#### Goal of the exercise
Write only the count of lines that hold the word "blue" in the listing.
**** Information
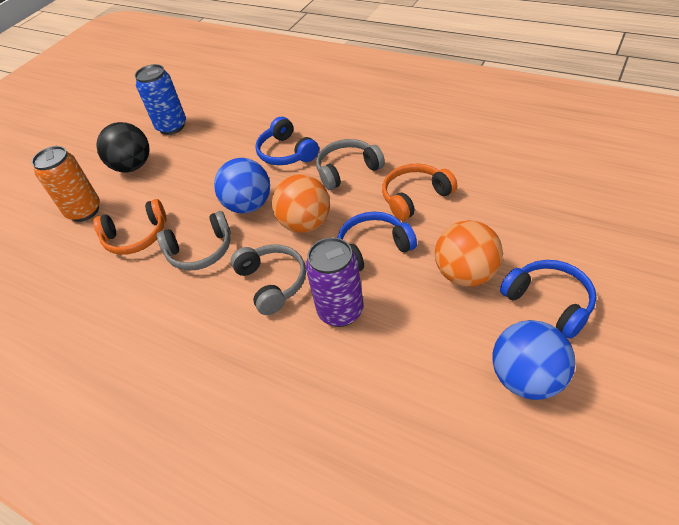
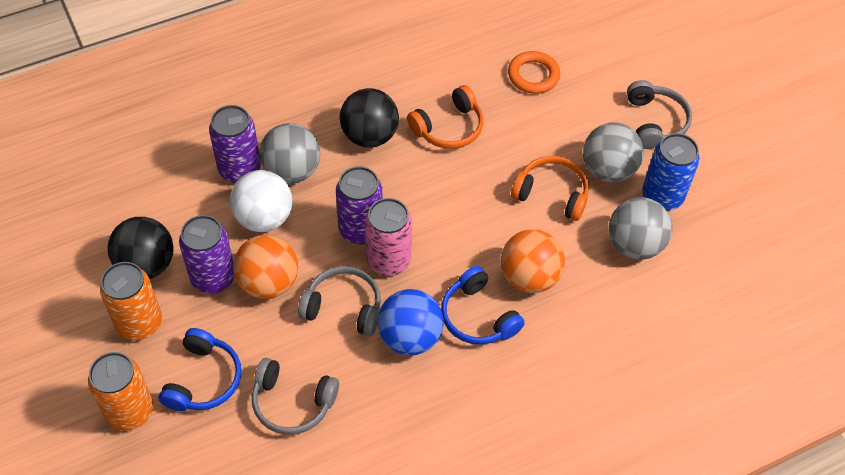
black ball: 1 -> 2
blue ball: 2 -> 1
blue headphones: 3 -> 2
grey ball: 0 -> 3
orange can: 1 -> 2
orange ring: 0 -> 1
pink can: 0 -> 1
purple can: 1 -> 3
white ball: 0 -> 1

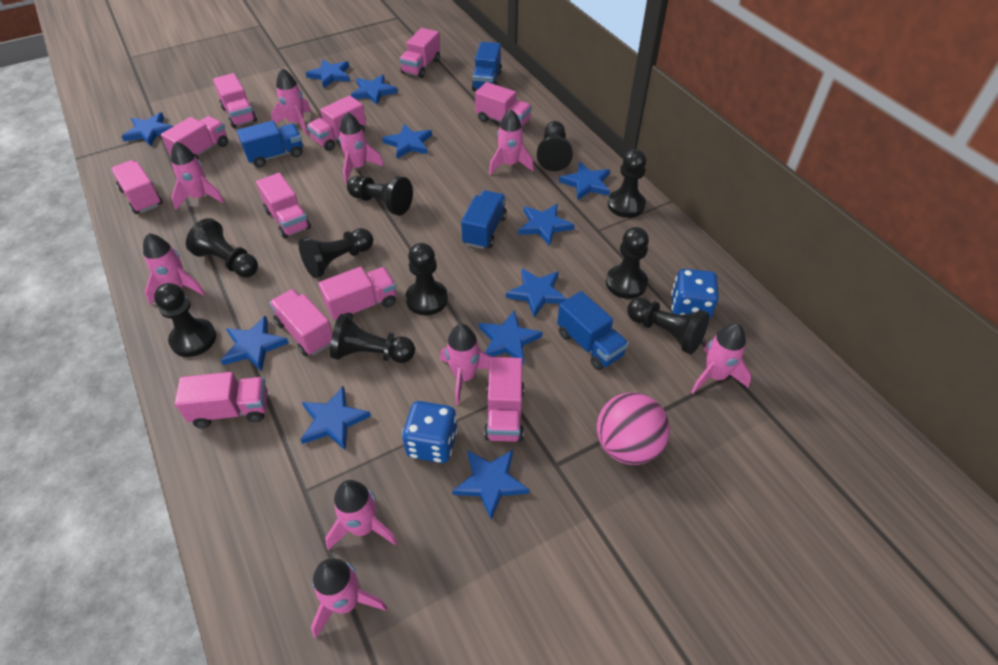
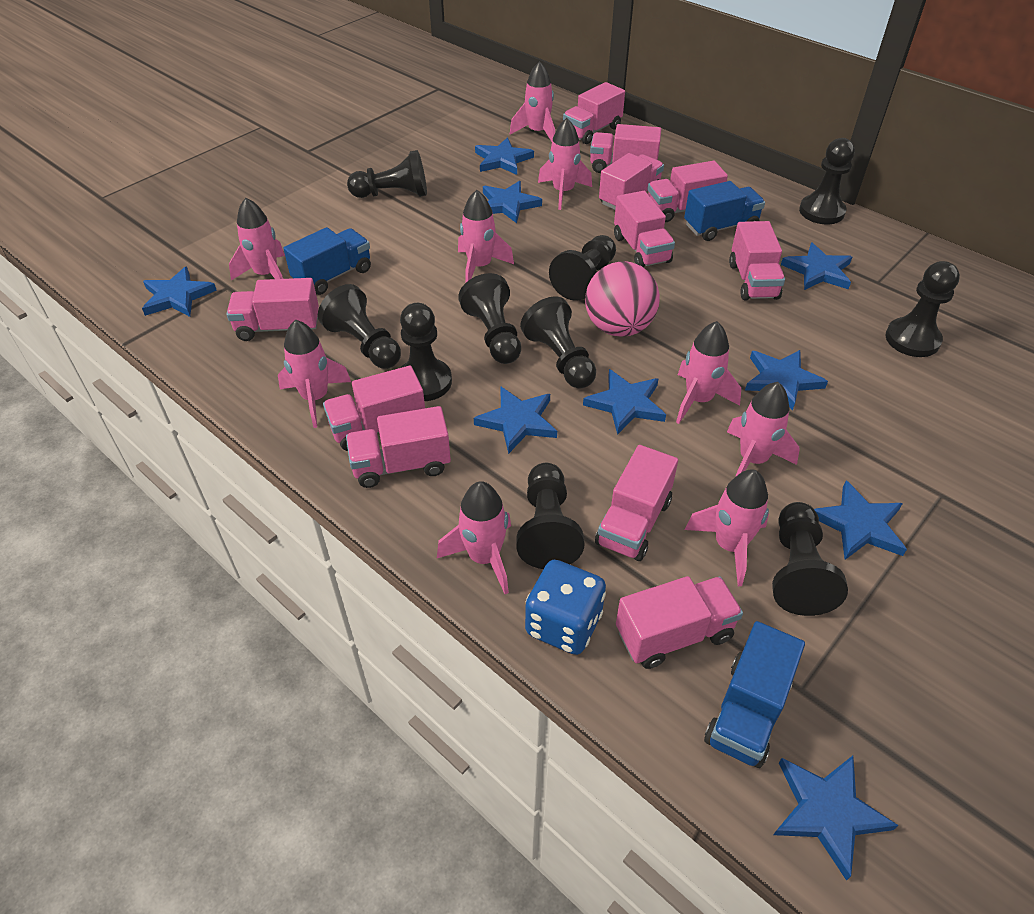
blue dice: 2 -> 1
blue star: 11 -> 9
blue truck: 4 -> 3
********
#### Answer box
5